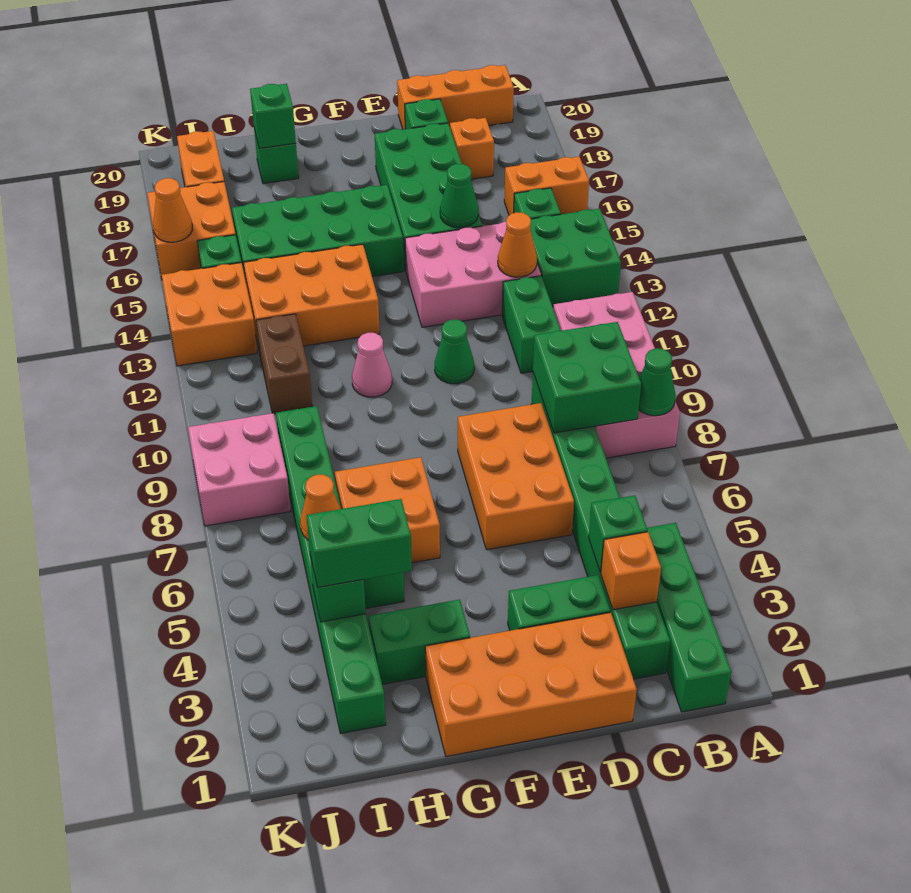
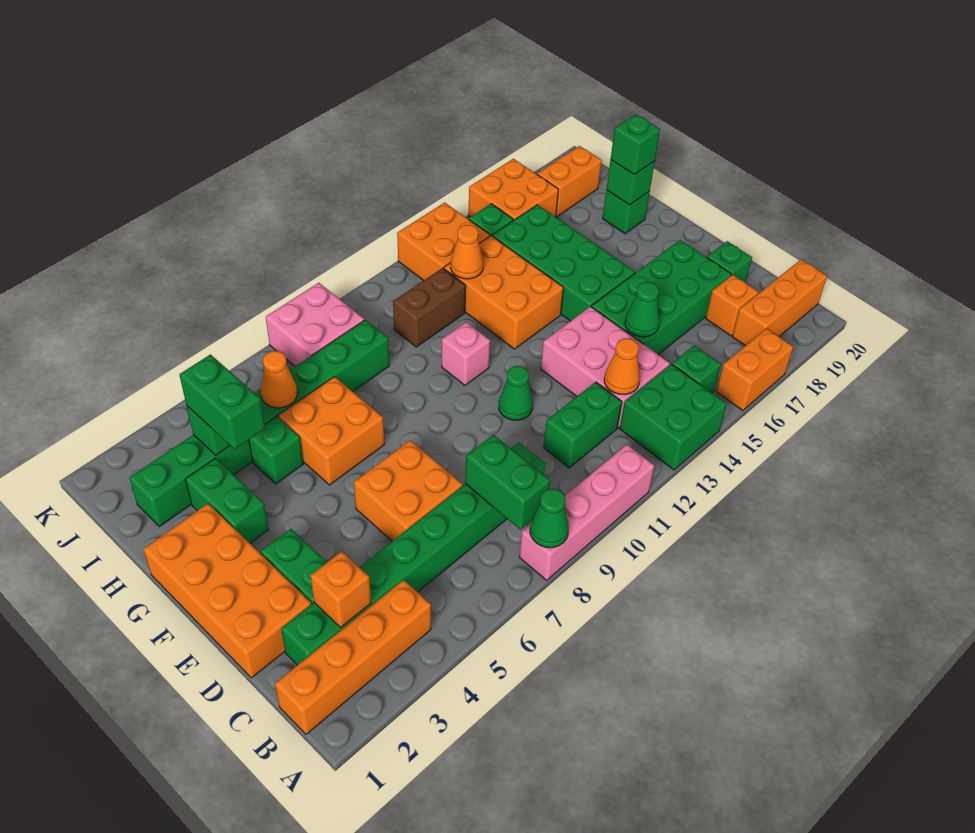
pink 2x4 brick [553,292,680,458] -> pink 1x4 brick [519,445,654,580]
orange 1x2 brick [504,157,589,215] -> orange 1x2 brick turned to [716,329,793,411]
green 1x4 brick [647,523,731,712] -> orange 1x4 brick [275,580,431,734]
green 2x2 brick [533,322,641,433] -> green 1x2 brick [465,435,550,530]
orange 1x3 brick [397,65,514,129] -> orange 1x3 brick turned to [732,260,827,346]
green 1x1 brick [589,495,648,572] -> green 1x1 brick moved to [611,114,660,175]
orange 2x3 brick [458,403,574,550] -> orange 2x2 brick [354,440,463,541]
pink 1x1 cone [352,333,392,397] -> pink 1x1 brick [442,322,490,385]
orange 1x1 cone [153,178,192,242] -> orange 1x1 cone moved to [451,225,483,279]

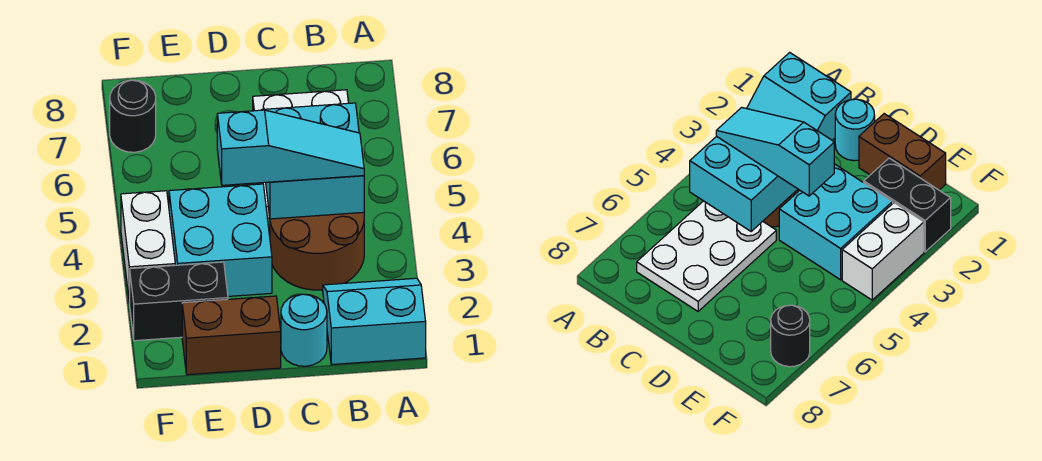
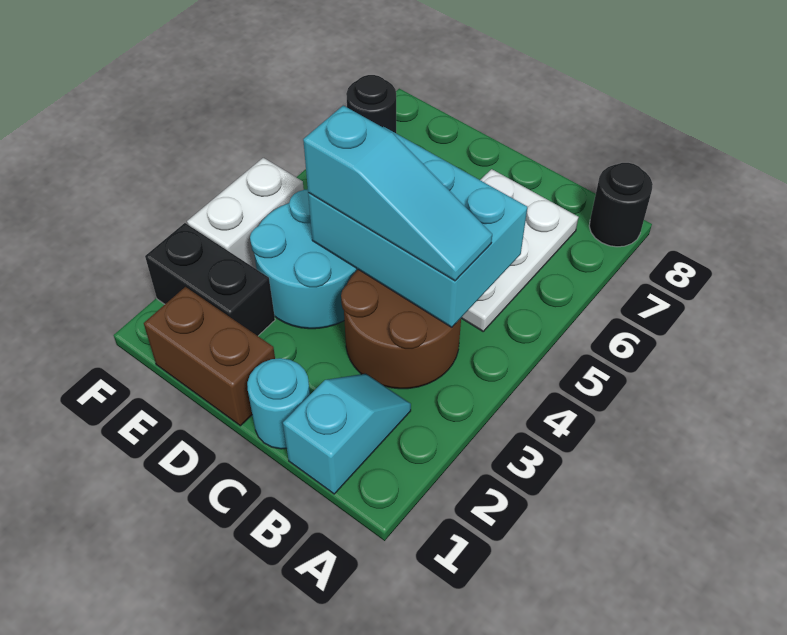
cyan 2x2 slope [323,278,426,364] -> cyan 1x2 slope [283,374,411,494]
none -> black 1x1 round brick [589,163,653,247]
cyan 2x2 brick [262,103,364,219] -> cyan 2x3 brick [308,127,527,327]
cyan 2x2 brick [169,184,272,296] -> cyan 2x2 round brick [250,190,358,329]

> **To-do item**
Look through the listing, and copy each line in which the string "turned" turns up.

> **Written answer**
orange 1x2 brick [504,157,589,215] -> orange 1x2 brick turned to [716,329,793,411]
orange 1x3 brick [397,65,514,129] -> orange 1x3 brick turned to [732,260,827,346]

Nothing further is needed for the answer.